**Directions:**
Lines from the one containing "(343, 145) = (462, 152): none -> red tape" through the final line of the entries below: reproduce them exactly, all of them and only them.

Segment Open

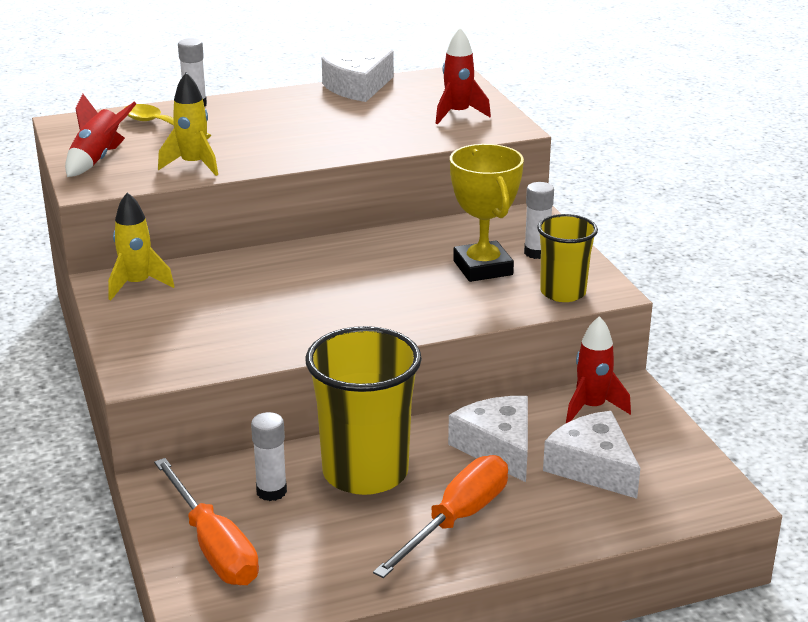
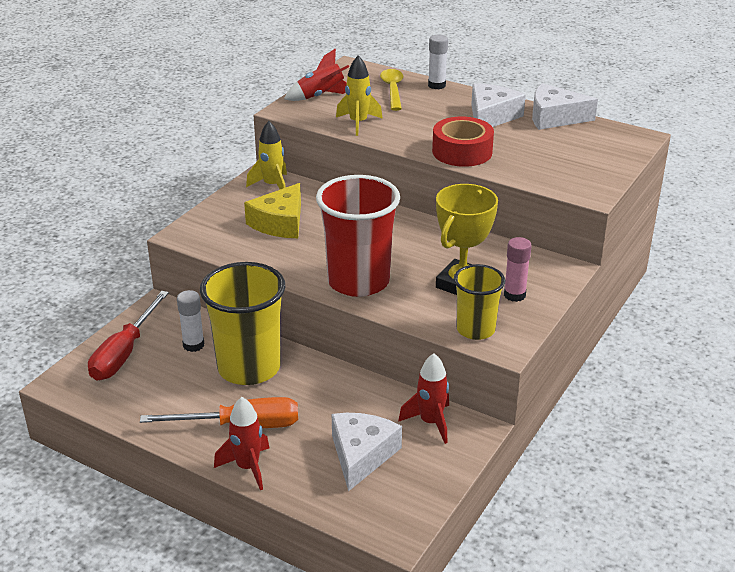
camera: 50 degrees right, 5 degrees up
(213, 547) = (124, 353): orange screwdriver -> red screwdriver
(219, 310) = (280, 223): none -> yellow cheese
(343, 145) = (462, 152): none -> red tape
(398, 314) = (358, 281): none -> red cup
(458, 114) = (578, 166): red rocket -> red rocket (247, 467)
(497, 447) = (335, 405): white cheese -> white cheese (491, 116)
(536, 253) = (514, 295): white glue stick -> pink glue stick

Segment Closed

**Task solution:**
(343, 145) = (462, 152): none -> red tape
(398, 314) = (358, 281): none -> red cup
(458, 114) = (578, 166): red rocket -> red rocket (247, 467)
(497, 447) = (335, 405): white cheese -> white cheese (491, 116)
(536, 253) = (514, 295): white glue stick -> pink glue stick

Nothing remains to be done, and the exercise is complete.